§ The input
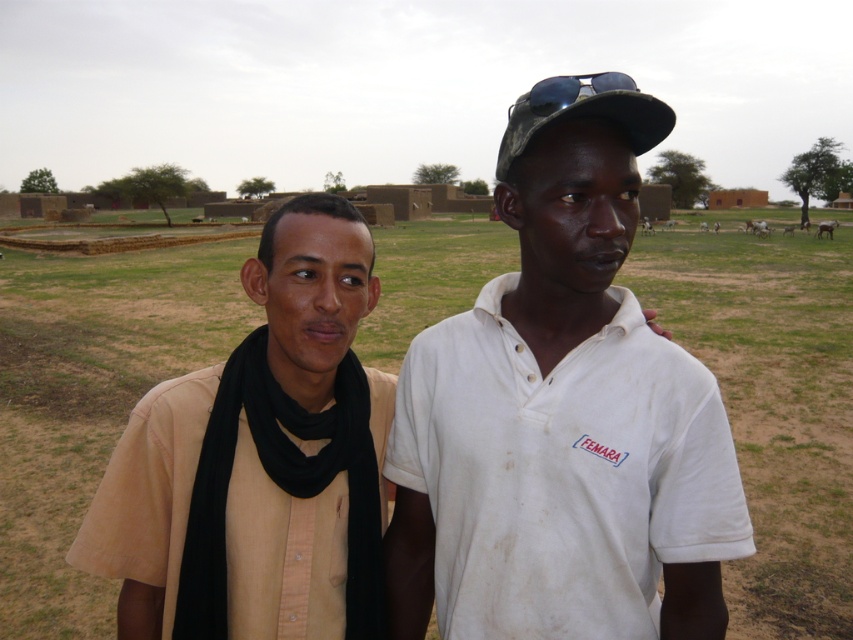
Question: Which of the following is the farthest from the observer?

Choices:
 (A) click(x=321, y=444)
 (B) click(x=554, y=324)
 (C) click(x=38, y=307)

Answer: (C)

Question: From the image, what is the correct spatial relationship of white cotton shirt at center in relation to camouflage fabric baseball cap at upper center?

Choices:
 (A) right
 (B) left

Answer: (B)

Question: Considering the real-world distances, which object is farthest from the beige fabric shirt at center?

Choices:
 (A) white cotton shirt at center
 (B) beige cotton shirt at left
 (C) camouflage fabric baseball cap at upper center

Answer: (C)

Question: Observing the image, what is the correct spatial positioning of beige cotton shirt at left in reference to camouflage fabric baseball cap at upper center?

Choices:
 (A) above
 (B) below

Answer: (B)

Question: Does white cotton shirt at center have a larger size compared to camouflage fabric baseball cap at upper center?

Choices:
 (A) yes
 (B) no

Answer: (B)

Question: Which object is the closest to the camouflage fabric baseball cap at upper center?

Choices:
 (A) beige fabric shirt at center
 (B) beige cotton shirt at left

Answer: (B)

==

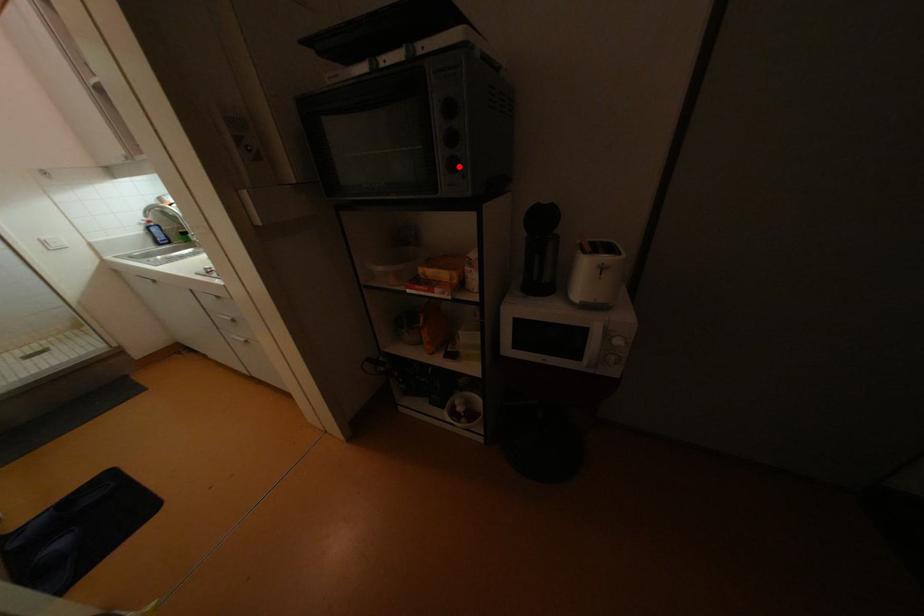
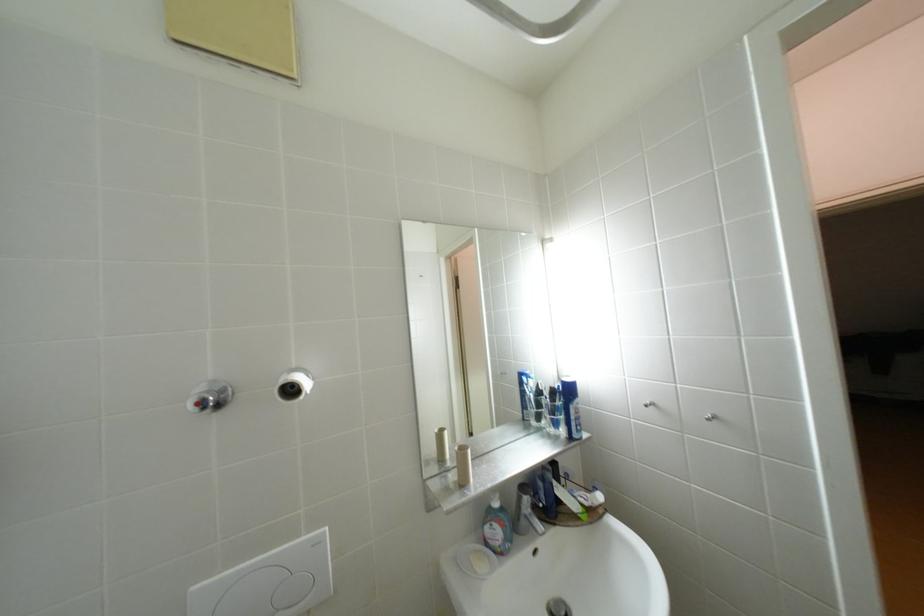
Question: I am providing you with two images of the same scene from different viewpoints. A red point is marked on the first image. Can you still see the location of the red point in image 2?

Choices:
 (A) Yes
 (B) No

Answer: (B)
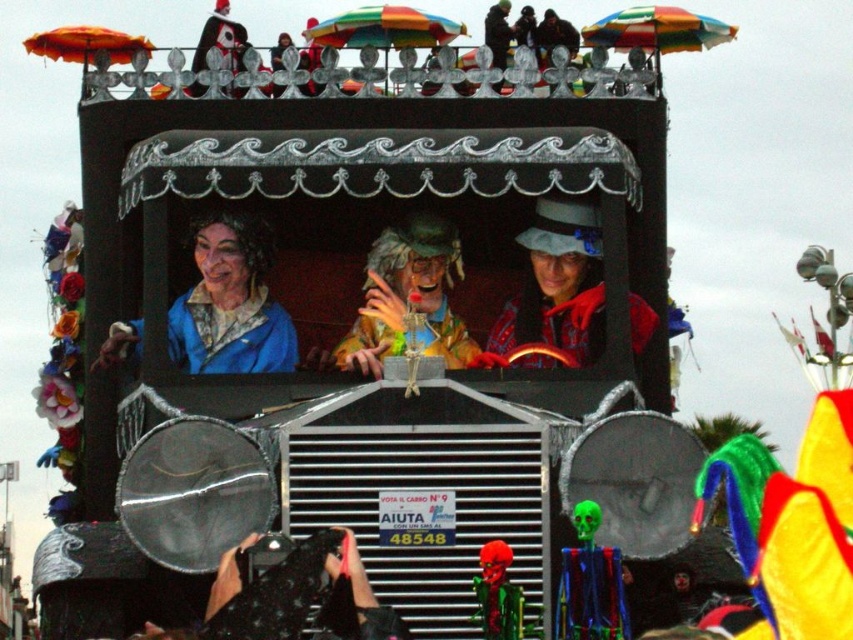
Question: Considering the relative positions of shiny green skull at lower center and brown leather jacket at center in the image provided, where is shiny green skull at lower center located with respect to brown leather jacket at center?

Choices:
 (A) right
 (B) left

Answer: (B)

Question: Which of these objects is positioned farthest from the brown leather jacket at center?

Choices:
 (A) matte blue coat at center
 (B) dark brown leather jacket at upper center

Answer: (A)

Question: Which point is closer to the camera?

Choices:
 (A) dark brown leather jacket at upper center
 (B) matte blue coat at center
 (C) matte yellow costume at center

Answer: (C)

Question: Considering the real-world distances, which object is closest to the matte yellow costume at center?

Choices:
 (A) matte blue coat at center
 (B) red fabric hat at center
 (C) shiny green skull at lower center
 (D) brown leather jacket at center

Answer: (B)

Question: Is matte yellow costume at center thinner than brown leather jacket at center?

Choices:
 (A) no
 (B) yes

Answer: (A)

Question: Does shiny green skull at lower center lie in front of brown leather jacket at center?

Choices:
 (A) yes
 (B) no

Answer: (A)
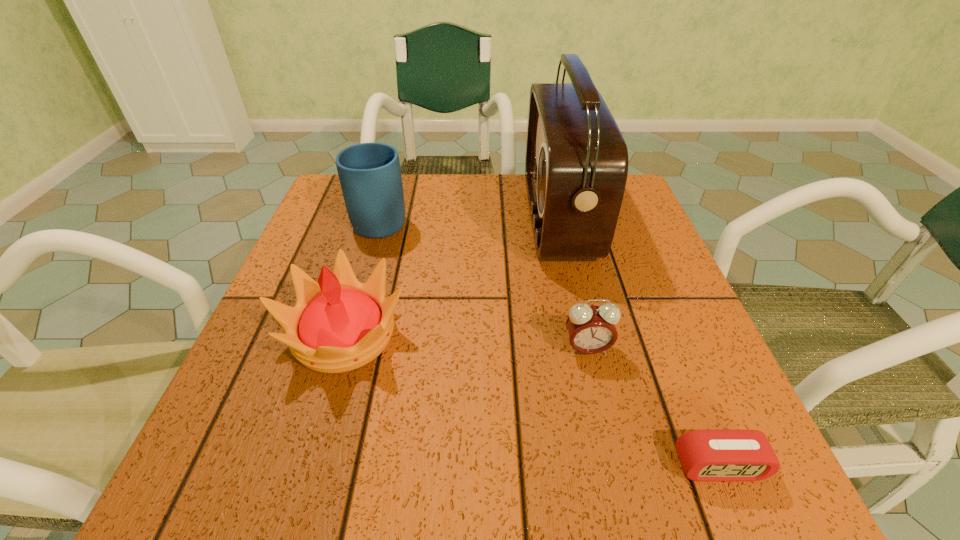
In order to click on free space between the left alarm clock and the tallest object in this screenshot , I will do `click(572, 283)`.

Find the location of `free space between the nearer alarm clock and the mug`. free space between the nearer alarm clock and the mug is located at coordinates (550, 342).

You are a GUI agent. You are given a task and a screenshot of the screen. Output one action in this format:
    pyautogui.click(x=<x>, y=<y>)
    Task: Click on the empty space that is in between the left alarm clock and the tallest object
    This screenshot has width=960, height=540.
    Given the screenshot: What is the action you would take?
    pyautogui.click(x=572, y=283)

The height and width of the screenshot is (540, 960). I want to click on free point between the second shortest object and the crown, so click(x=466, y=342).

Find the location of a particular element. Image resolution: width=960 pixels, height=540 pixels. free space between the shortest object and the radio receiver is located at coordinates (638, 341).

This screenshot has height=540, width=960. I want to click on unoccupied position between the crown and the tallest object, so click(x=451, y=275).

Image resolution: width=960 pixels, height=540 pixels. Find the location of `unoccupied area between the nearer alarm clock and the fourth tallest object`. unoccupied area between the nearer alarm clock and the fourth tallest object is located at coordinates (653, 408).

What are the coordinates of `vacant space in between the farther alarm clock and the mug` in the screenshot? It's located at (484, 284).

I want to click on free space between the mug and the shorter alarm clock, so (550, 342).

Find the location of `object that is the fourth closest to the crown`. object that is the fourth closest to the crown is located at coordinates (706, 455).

§ Direction
Could you copy the stretch of records from the line containing "Question: I am" through the line containing "Question: Which point", without changing anything and leaving out the pictures?

§ Response below
Question: I am providing you with two images of the same scene from different viewpoints. A red point is marked on the first image. Can you still see the location of the red point in image 2?

Choices:
 (A) Yes
 (B) No

Answer: (B)
Question: Considering the relative positions of shiny green skull at lower center and brown leather jacket at center in the image provided, where is shiny green skull at lower center located with respect to brown leather jacket at center?

Choices:
 (A) right
 (B) left

Answer: (B)

Question: Which of these objects is positioned farthest from the brown leather jacket at center?

Choices:
 (A) matte blue coat at center
 (B) dark brown leather jacket at upper center

Answer: (A)

Question: Which point is closer to the camera?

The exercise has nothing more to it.